What this task involves: The answer must be every line of the records below that holds the word "brown".

• • • • • • •

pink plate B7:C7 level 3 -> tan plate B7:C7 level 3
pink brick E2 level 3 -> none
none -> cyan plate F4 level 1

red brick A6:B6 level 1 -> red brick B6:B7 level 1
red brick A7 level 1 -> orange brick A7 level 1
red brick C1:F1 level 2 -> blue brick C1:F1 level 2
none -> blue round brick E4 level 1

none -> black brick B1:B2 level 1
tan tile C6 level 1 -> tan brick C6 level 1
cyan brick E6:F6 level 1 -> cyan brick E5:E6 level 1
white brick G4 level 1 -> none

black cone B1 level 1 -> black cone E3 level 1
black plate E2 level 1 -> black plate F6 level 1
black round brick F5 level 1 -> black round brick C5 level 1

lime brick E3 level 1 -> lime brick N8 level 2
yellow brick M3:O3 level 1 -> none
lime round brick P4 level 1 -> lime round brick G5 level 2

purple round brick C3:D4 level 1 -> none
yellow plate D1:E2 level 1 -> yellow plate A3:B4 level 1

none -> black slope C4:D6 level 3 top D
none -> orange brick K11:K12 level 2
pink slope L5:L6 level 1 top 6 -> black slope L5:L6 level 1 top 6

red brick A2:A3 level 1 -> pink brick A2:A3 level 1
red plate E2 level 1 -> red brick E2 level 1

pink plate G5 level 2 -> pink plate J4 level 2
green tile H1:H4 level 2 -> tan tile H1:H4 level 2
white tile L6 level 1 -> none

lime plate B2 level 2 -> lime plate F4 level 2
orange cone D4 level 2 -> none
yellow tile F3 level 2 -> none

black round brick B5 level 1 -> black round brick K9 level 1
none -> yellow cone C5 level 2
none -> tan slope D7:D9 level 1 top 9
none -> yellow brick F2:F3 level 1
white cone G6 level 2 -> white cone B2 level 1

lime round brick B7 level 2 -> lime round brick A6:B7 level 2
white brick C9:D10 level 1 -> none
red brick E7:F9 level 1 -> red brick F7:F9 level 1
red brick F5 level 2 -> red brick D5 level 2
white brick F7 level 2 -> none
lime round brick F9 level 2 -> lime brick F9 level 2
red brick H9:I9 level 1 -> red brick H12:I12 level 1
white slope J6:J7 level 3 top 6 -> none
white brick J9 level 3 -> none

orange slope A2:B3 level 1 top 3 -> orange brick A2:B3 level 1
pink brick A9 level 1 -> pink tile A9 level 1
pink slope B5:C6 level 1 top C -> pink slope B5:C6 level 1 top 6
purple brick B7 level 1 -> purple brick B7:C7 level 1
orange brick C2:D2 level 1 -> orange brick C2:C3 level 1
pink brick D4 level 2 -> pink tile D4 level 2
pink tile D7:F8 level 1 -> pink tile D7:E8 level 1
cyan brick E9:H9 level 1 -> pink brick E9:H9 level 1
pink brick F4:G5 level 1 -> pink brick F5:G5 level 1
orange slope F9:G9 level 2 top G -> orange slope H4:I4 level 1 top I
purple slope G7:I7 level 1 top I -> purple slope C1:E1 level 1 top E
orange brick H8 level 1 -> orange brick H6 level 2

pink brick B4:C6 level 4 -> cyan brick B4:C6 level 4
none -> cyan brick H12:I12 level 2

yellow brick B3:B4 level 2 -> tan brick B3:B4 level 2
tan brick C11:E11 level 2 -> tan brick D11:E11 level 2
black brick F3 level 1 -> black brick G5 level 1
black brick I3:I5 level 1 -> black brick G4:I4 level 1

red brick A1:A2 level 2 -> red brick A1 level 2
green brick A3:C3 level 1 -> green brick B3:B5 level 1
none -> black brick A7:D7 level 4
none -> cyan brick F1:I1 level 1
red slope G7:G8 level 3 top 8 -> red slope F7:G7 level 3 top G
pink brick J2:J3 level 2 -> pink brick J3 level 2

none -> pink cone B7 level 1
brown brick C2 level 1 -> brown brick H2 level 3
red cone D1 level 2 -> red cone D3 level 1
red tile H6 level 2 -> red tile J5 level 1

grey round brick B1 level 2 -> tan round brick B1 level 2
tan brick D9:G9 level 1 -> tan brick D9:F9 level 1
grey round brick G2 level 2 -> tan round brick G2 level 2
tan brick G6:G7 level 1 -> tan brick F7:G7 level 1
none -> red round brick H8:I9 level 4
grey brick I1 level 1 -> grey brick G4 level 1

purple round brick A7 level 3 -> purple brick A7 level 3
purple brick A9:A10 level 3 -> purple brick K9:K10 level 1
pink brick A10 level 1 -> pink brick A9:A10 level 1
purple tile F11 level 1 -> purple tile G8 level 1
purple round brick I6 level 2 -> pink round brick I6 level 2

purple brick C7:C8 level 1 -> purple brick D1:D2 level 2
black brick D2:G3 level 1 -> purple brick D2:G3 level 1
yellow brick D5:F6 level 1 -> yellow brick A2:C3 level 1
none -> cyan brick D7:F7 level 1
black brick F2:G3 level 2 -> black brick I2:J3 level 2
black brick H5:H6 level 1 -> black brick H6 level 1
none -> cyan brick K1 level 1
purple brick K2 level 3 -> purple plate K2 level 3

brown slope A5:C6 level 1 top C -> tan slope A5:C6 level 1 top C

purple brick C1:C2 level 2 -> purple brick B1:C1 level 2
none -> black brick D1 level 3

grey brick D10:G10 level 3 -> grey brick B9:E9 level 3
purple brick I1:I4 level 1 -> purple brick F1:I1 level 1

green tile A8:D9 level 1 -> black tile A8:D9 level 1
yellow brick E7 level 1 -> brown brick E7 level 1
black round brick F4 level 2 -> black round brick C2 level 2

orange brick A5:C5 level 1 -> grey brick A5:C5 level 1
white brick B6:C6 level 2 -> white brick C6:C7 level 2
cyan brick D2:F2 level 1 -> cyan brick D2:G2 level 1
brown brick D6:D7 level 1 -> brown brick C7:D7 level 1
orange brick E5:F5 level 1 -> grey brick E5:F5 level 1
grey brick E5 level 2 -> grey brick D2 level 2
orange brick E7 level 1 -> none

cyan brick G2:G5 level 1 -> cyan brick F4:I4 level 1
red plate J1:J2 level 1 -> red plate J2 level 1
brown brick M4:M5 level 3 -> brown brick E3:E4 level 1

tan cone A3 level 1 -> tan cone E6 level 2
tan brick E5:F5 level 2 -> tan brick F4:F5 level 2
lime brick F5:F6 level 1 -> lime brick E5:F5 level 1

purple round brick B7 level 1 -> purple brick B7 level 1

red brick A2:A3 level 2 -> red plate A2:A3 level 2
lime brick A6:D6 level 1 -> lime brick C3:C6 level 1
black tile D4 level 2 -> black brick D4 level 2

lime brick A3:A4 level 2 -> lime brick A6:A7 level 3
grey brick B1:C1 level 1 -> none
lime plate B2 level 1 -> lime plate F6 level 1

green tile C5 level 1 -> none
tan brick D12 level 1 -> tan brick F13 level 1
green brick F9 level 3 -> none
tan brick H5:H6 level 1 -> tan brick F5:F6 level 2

• • • • • • •

Result of this exercise:
brown brick C2 level 1 -> brown brick H2 level 3
brown slope A5:C6 level 1 top C -> tan slope A5:C6 level 1 top C
yellow brick E7 level 1 -> brown brick E7 level 1
brown brick D6:D7 level 1 -> brown brick C7:D7 level 1
brown brick M4:M5 level 3 -> brown brick E3:E4 level 1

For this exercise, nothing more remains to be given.